======== RECORDS SUPPLIED

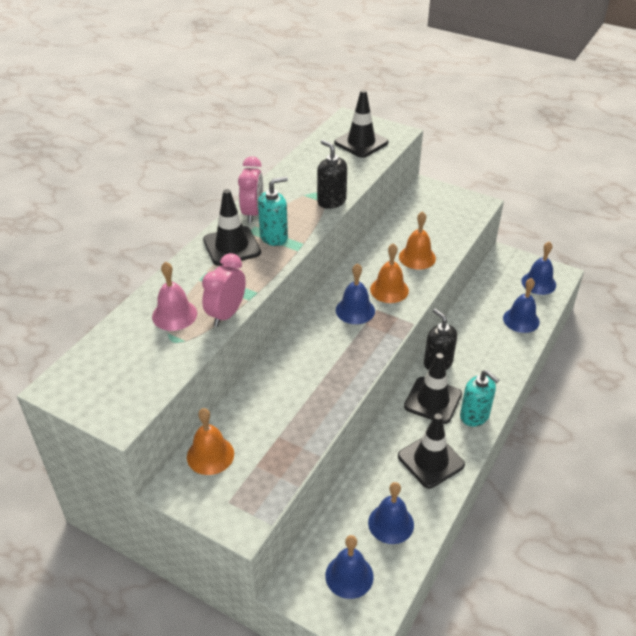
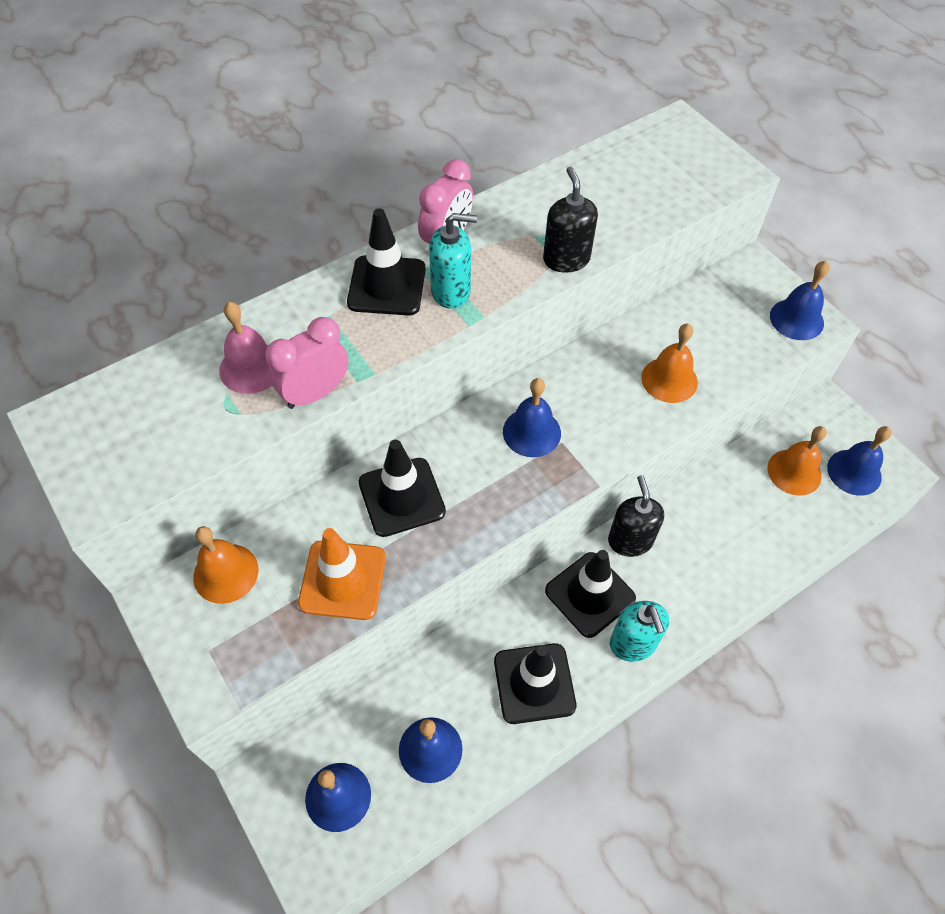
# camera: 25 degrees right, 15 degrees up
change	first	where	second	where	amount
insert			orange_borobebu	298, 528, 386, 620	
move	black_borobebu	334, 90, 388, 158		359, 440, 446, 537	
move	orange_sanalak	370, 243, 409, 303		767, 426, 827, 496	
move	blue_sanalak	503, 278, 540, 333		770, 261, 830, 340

================

Set down the records precisely as they appear. Any picture stays out.

» WRITTEN ANSWER:
# camera: 25 degrees right, 15 degrees up
change	first	where	second	where	amount
insert			orange_borobebu	298, 528, 386, 620	
move	black_borobebu	334, 90, 388, 158		359, 440, 446, 537	
move	orange_sanalak	370, 243, 409, 303		767, 426, 827, 496	
move	blue_sanalak	503, 278, 540, 333		770, 261, 830, 340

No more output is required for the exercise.